#### WHAT YOU ARE ASKED TO DO:
Please return exactly the lines from the one containing "(299, 202) = (179, 257): white" through the end of the records, including both.

(Image change detection data)
----------------------------------------

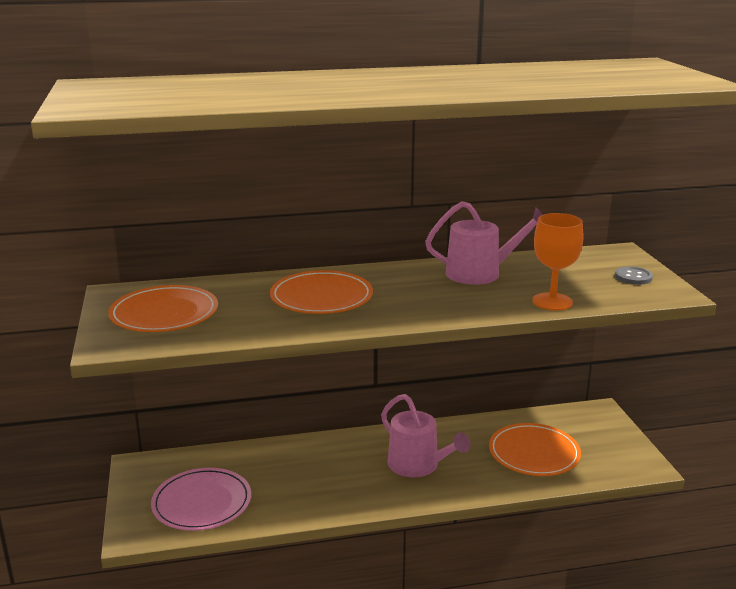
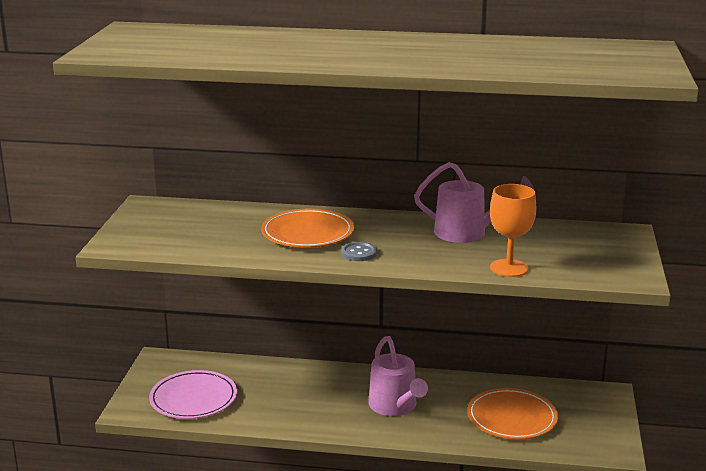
camera: 20 degrees right, 0 degrees up
(164, 313) = (171, 227): orange plate -> none
(633, 277) = (612, 258): grey button -> grey button (359, 253)

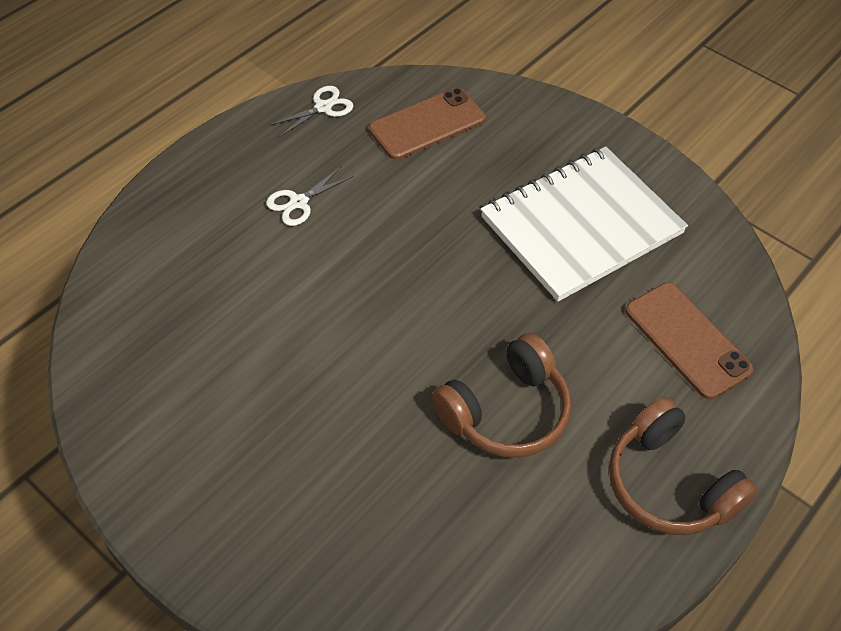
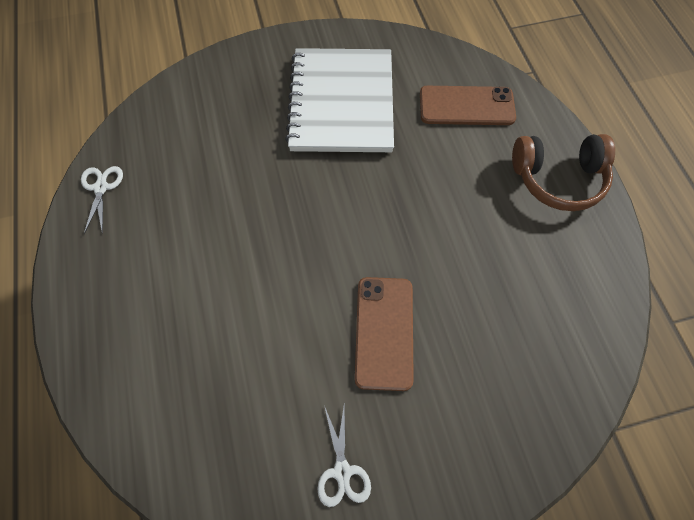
camera: 55 degrees left, 10 degrees up
(299, 202) = (179, 257): white scissors -> white scissors (342, 471)
(427, 124) = (180, 133): brown phone -> brown phone (384, 332)
(506, 411) = (454, 233): brown headphones -> none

----------------------------------------

#### OUTPUT FOR THIS TASK:
(299, 202) = (179, 257): white scissors -> white scissors (342, 471)
(427, 124) = (180, 133): brown phone -> brown phone (384, 332)
(506, 411) = (454, 233): brown headphones -> none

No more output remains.